RECORDS TO USE
↓↓↓
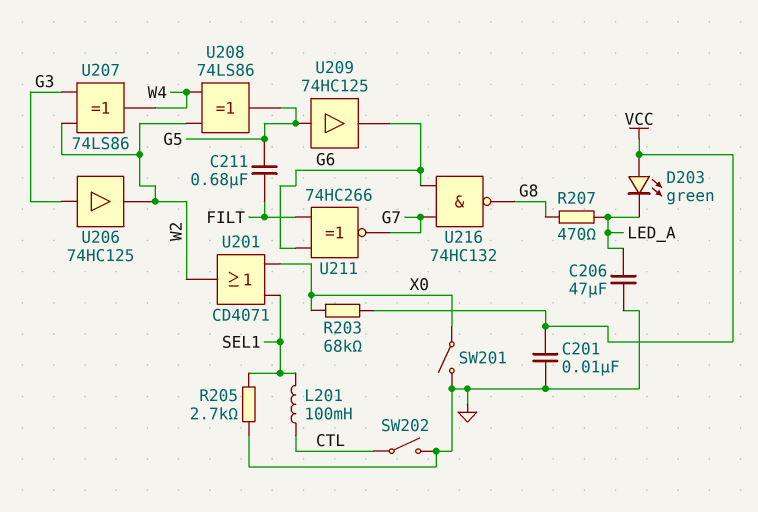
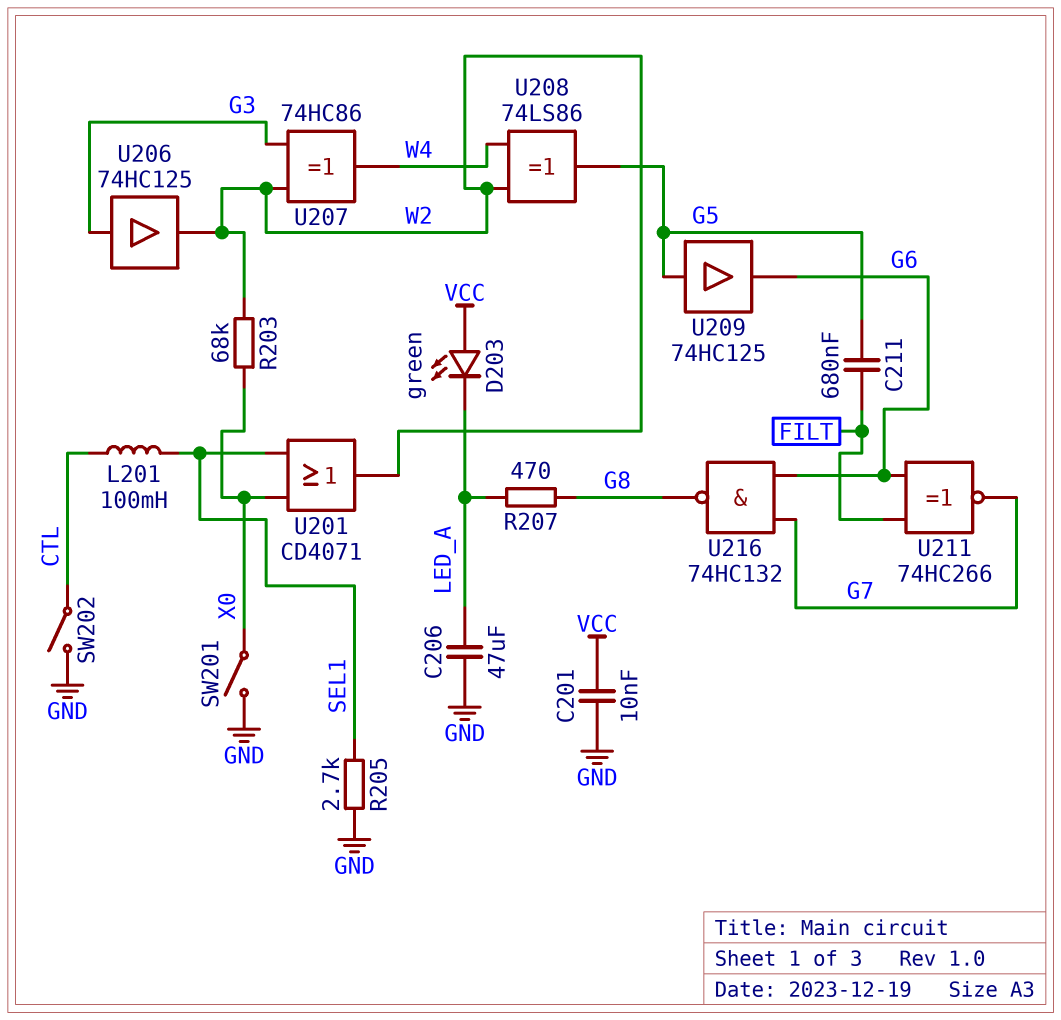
R203: 68k (VCC, X0) -> 68k (W2, X0)
U207: XOR 74LS86 (in G3, in W2, out W4) -> XOR 74HC86 (in G3, in W2, out W4)

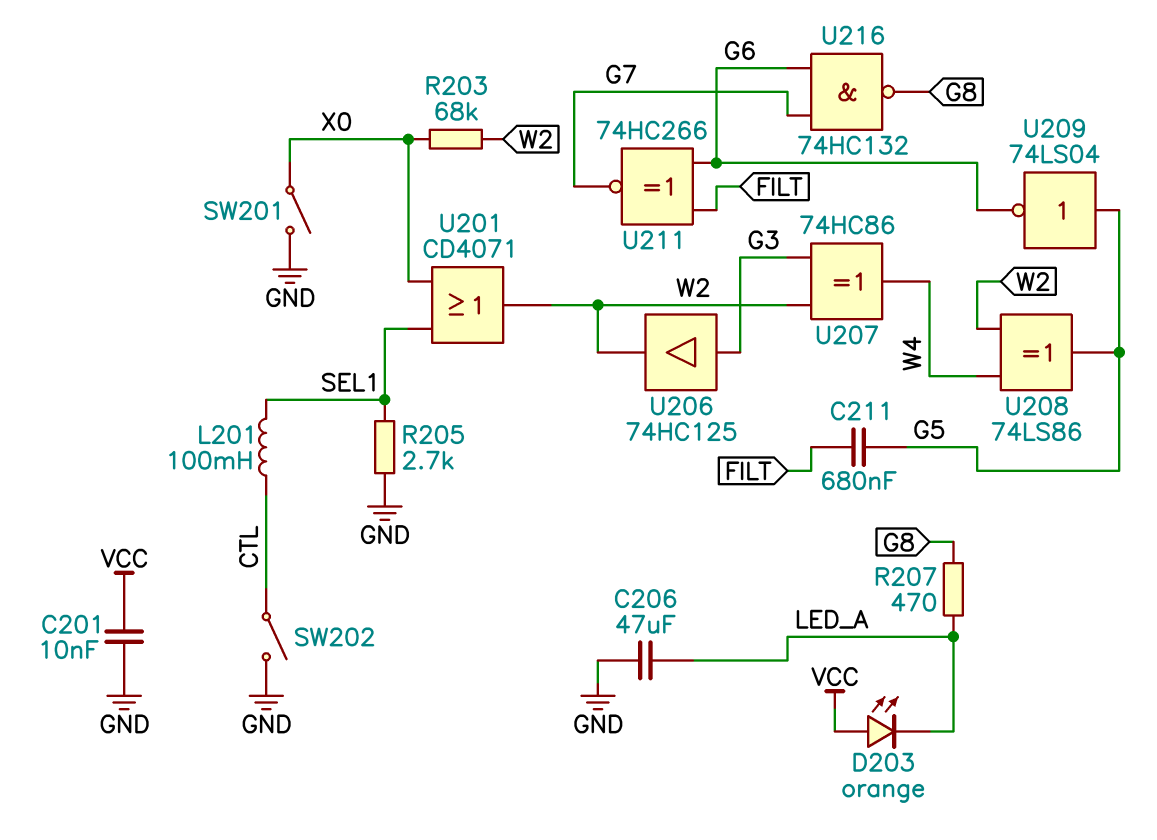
D203: LED green (A VCC, K LED_A) -> LED orange (A VCC, K LED_A)
U209: buffer 74HC125 (in G5, out G6) -> NOT 74LS04 (in G5, out G6)

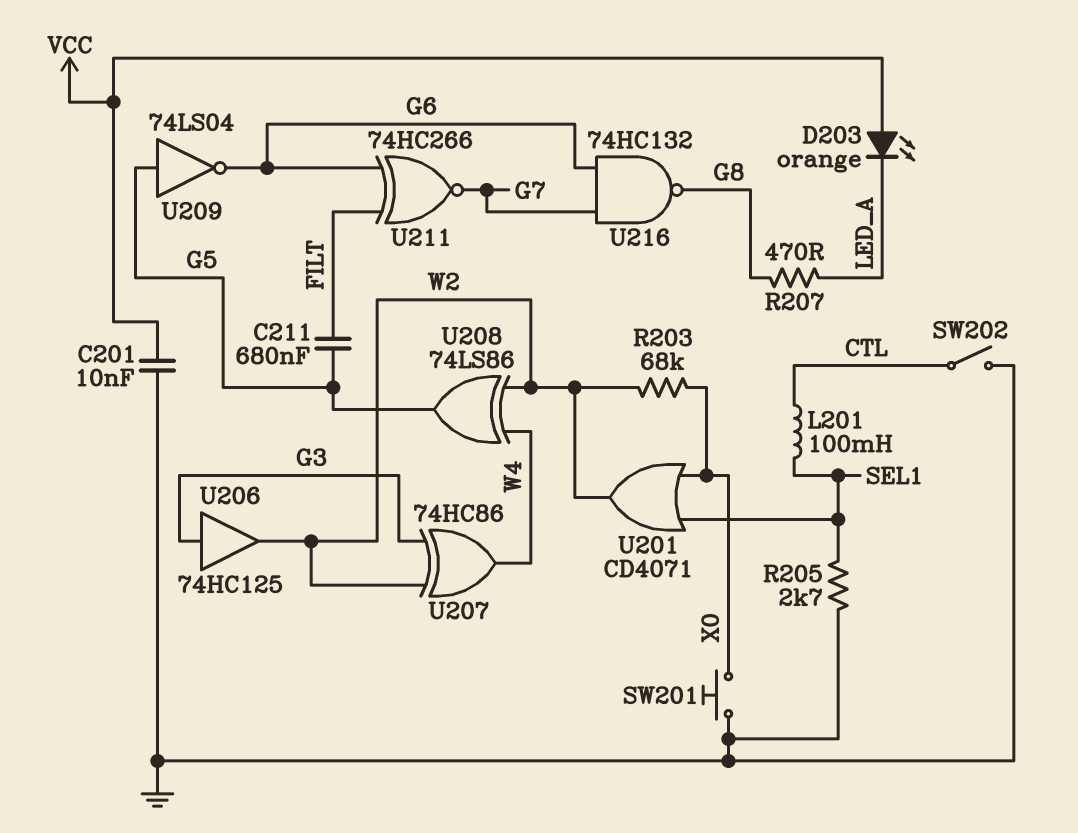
C206: 47uF (GND, LED_A) -> none
SW201: switch (GND, X0) -> button (GND, X0)

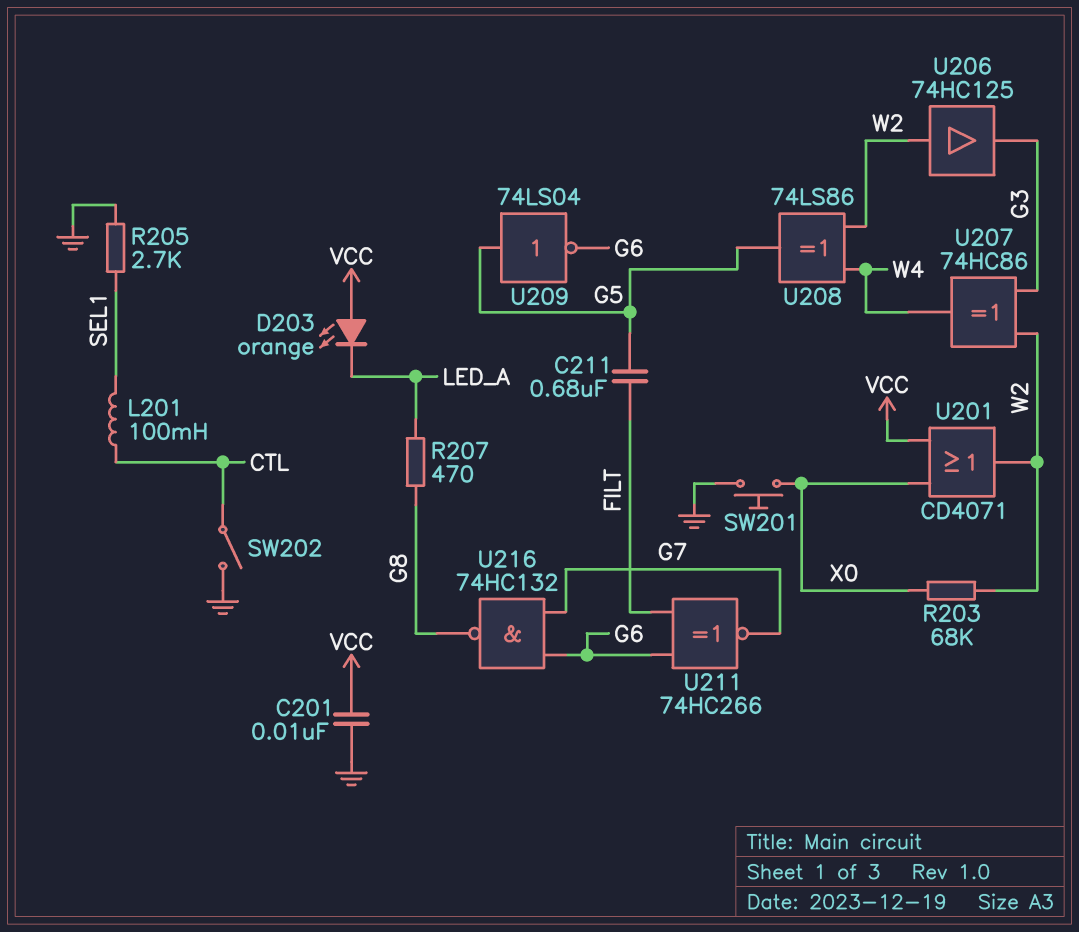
U201: OR CD4071 (in SEL1, in X0, out W2) -> OR CD4071 (in VCC, in X0, out W2)
U206: buffer 74HC125 (in G3, out W2) -> buffer 74HC125 (in W2, out G3)

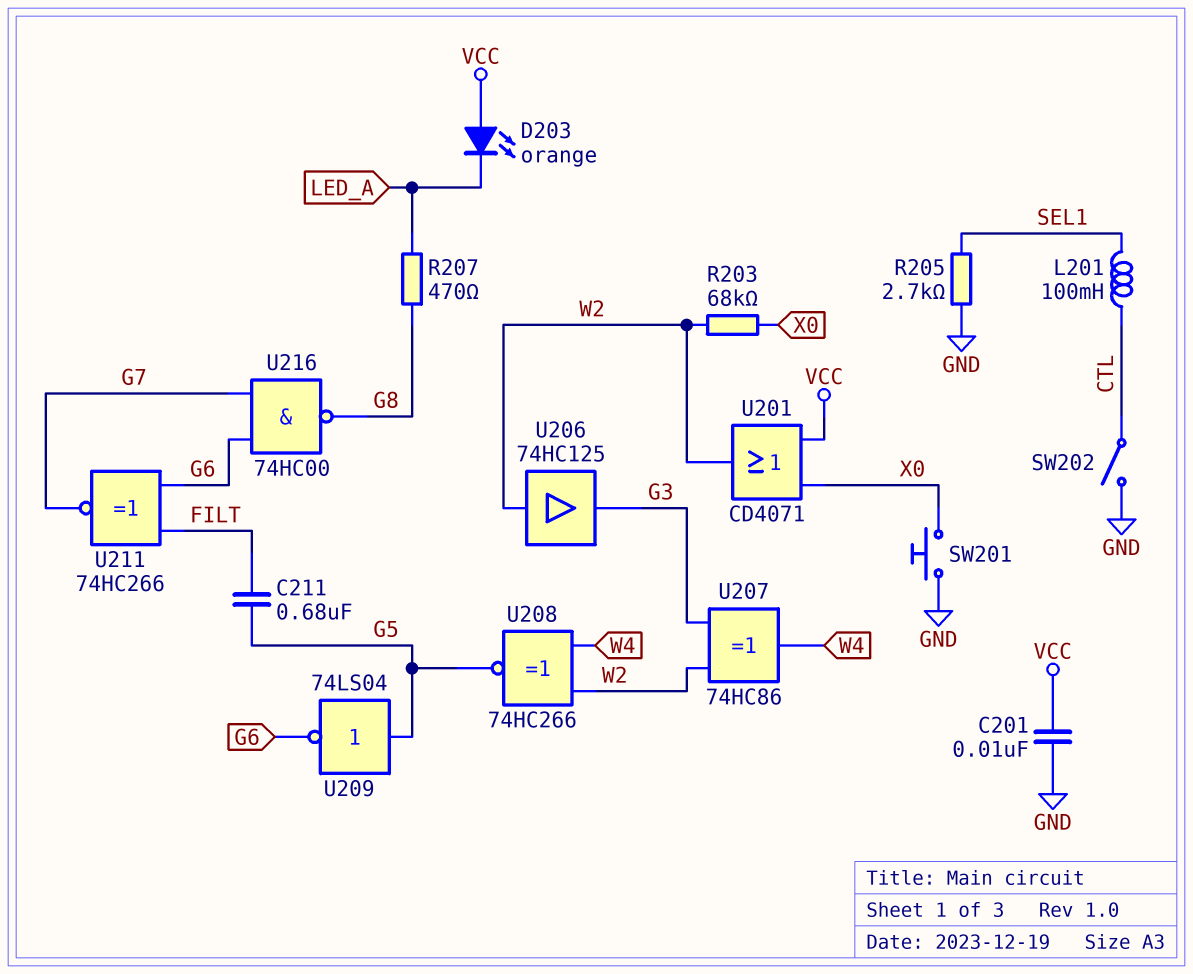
U208: XOR 74LS86 (in W2, in W4, out G5) -> XNOR 74HC266 (in W2, in W4, out G5)
U216: NAND 74HC132 (in G6, in G7, out G8) -> NAND 74HC00 (in G6, in G7, out G8)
↑↑↑
WHAT IS EXPECTED
Every line from the start of the material through the line containing "U206: buffer 74HC125" is needed exactly as written; the pictures are not.

EXERCISE ANSWER
R203: 68k (VCC, X0) -> 68k (W2, X0)
U207: XOR 74LS86 (in G3, in W2, out W4) -> XOR 74HC86 (in G3, in W2, out W4)

D203: LED green (A VCC, K LED_A) -> LED orange (A VCC, K LED_A)
U209: buffer 74HC125 (in G5, out G6) -> NOT 74LS04 (in G5, out G6)

C206: 47uF (GND, LED_A) -> none
SW201: switch (GND, X0) -> button (GND, X0)

U201: OR CD4071 (in SEL1, in X0, out W2) -> OR CD4071 (in VCC, in X0, out W2)
U206: buffer 74HC125 (in G3, out W2) -> buffer 74HC125 (in W2, out G3)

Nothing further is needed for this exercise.